— THE PROBLEM —
Below are the records; copy each line in which "none" can be found.

Change listing data:
--------------------------------------------------
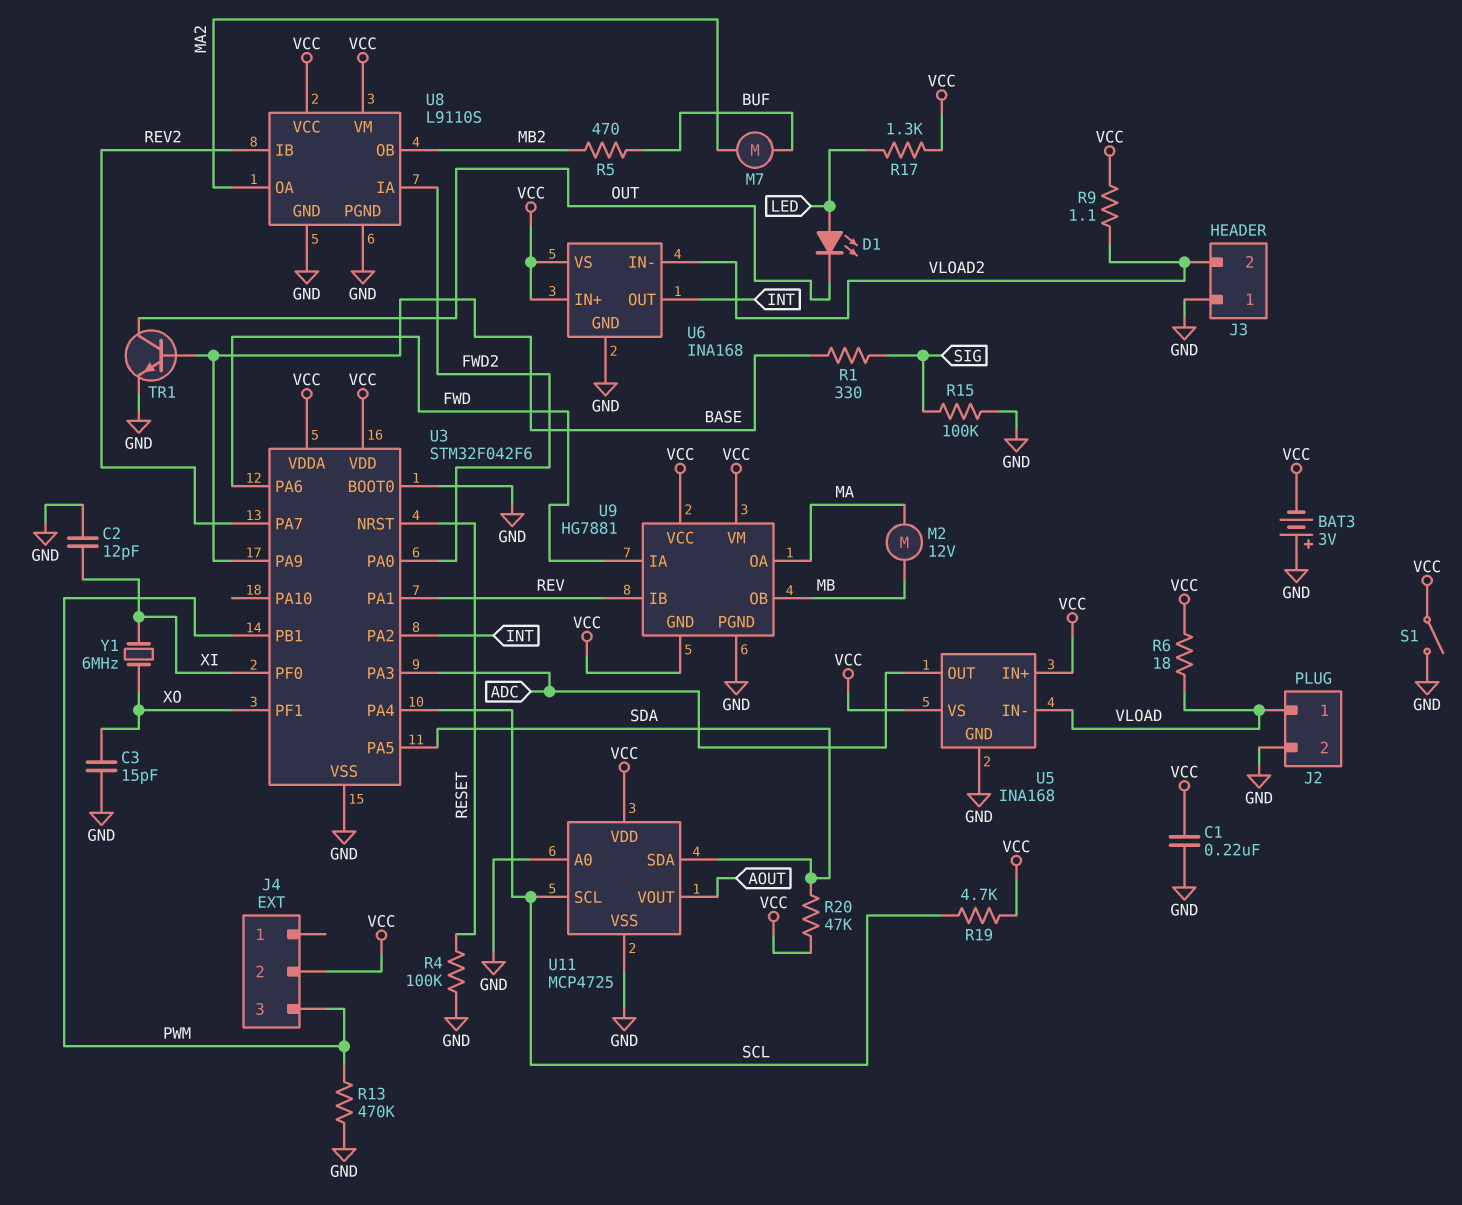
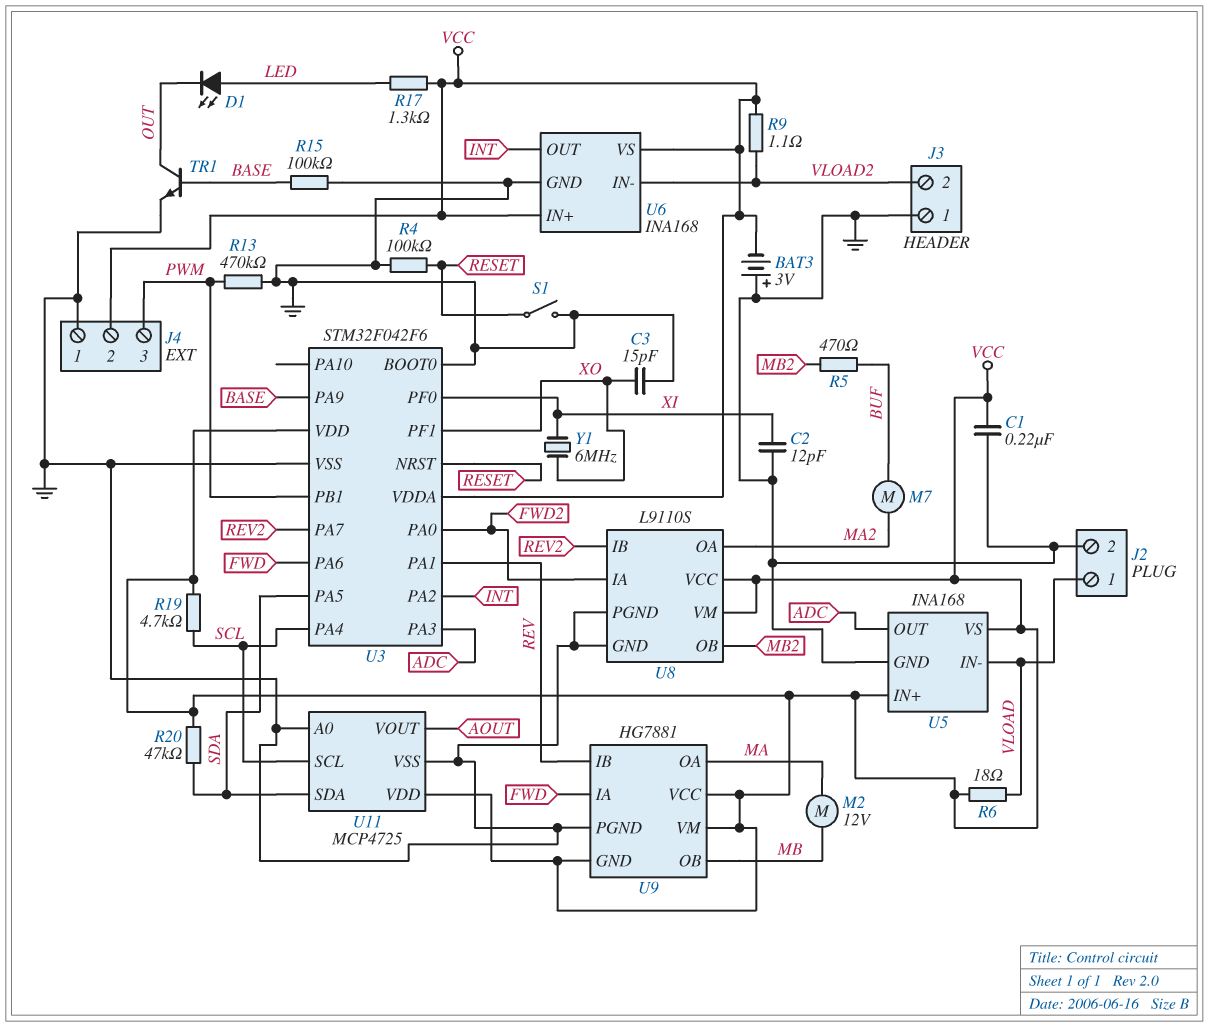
J4 pin 1: none -> GND
R1: 330 (BASE, SIG) -> none
R15: 100k (GND, SIG) -> 100k (BASE, GND)
S1: switch (GND, VCC) -> switch (GND, RESET)

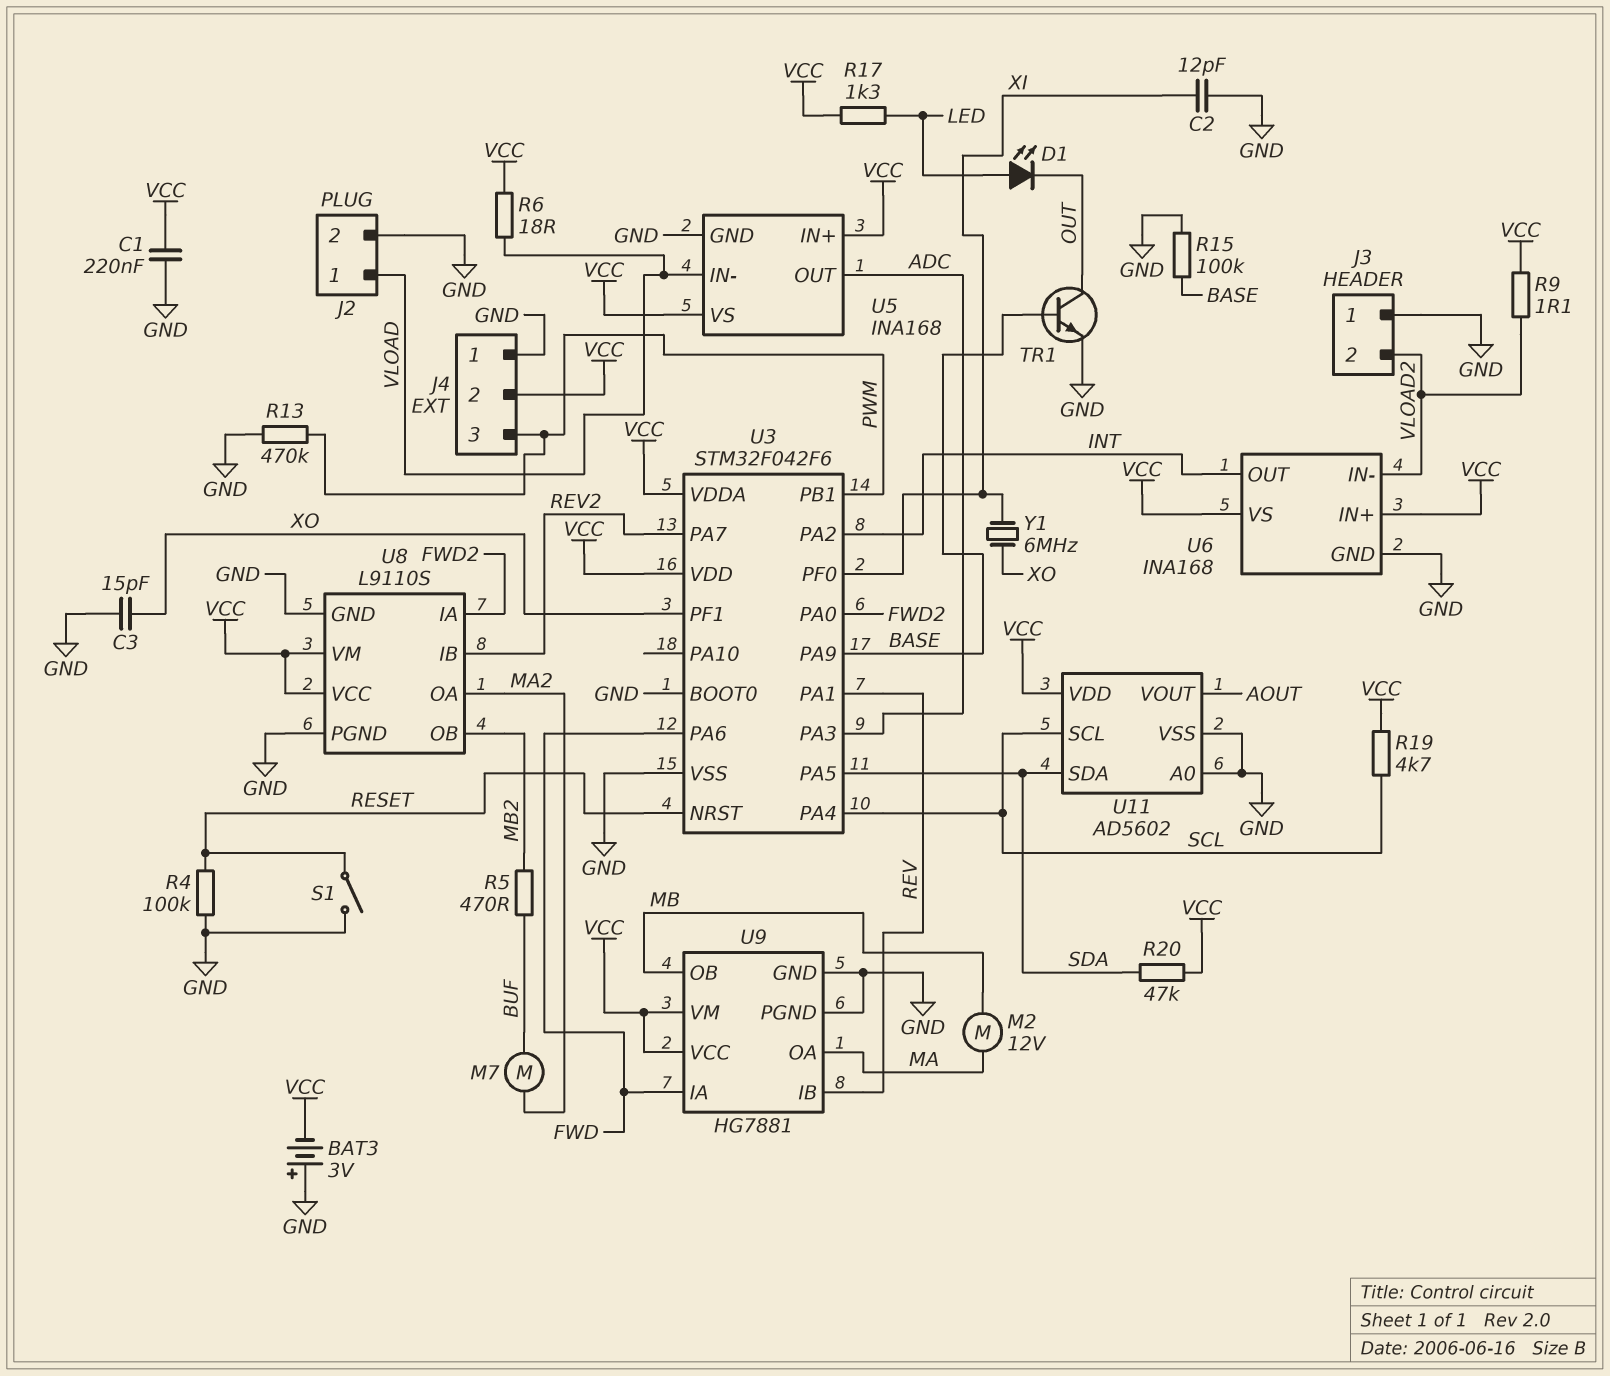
U9 pin GND: VCC -> GND
U11: MCP4725 -> AD5602

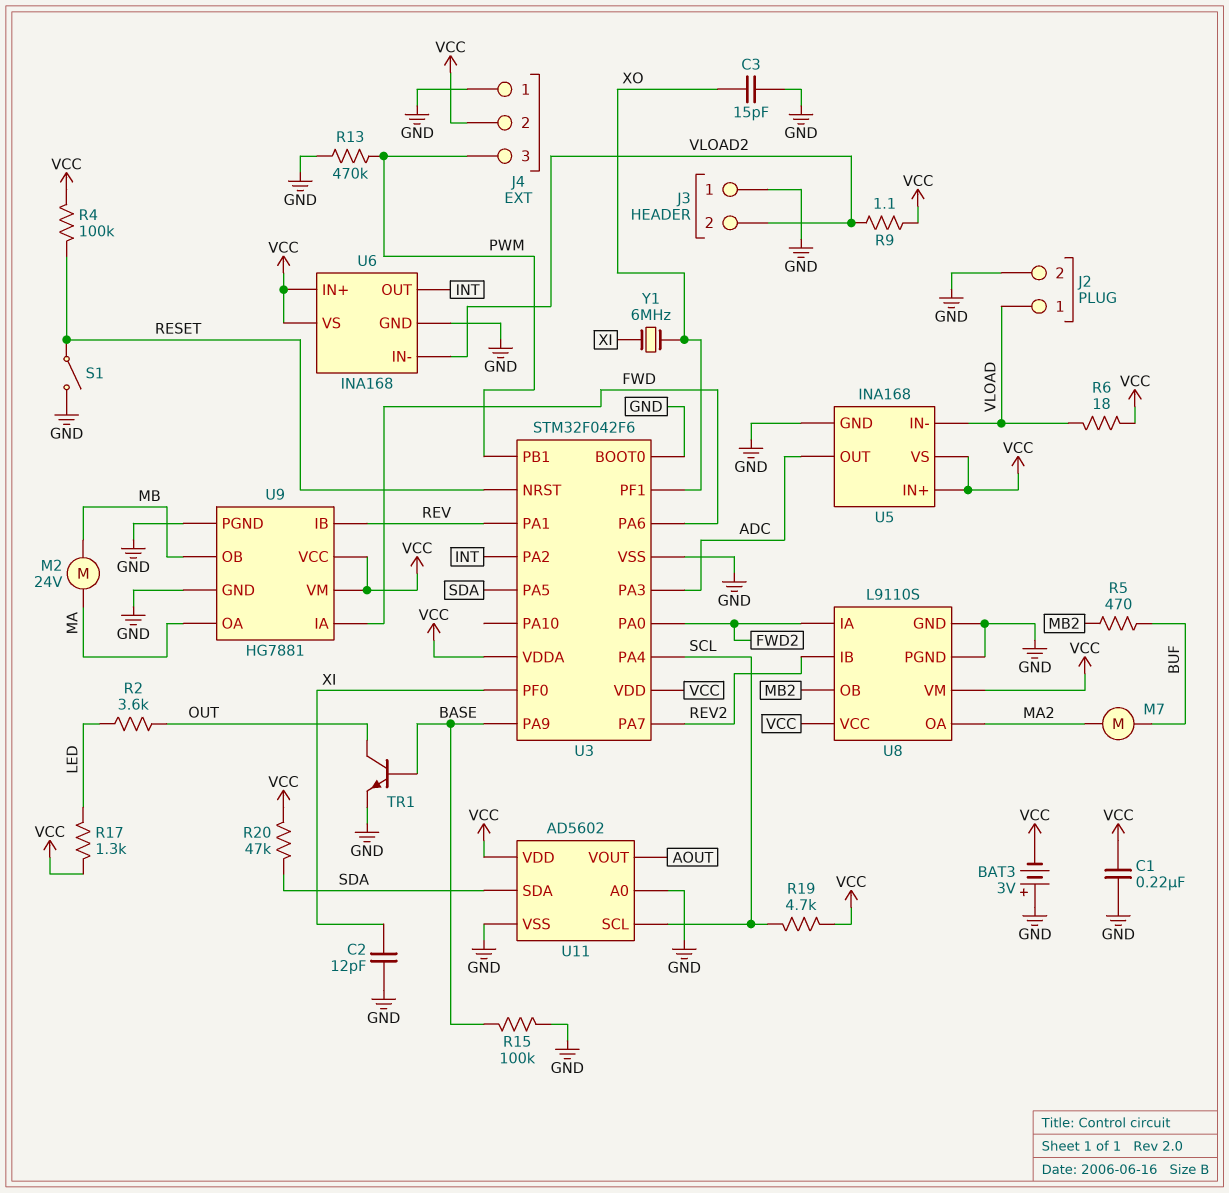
D1: LED (A LED, K OUT) -> none
M2: motor 12V (MA, MB) -> motor 24V (MA, MB)
R2: none -> 3.6k (LED, OUT)
R4: 100k (GND, RESET) -> 100k (RESET, VCC)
--------------------------------------------------
— EXERCISE RESPONSE —
J4 pin 1: none -> GND
R1: 330 (BASE, SIG) -> none
D1: LED (A LED, K OUT) -> none
R2: none -> 3.6k (LED, OUT)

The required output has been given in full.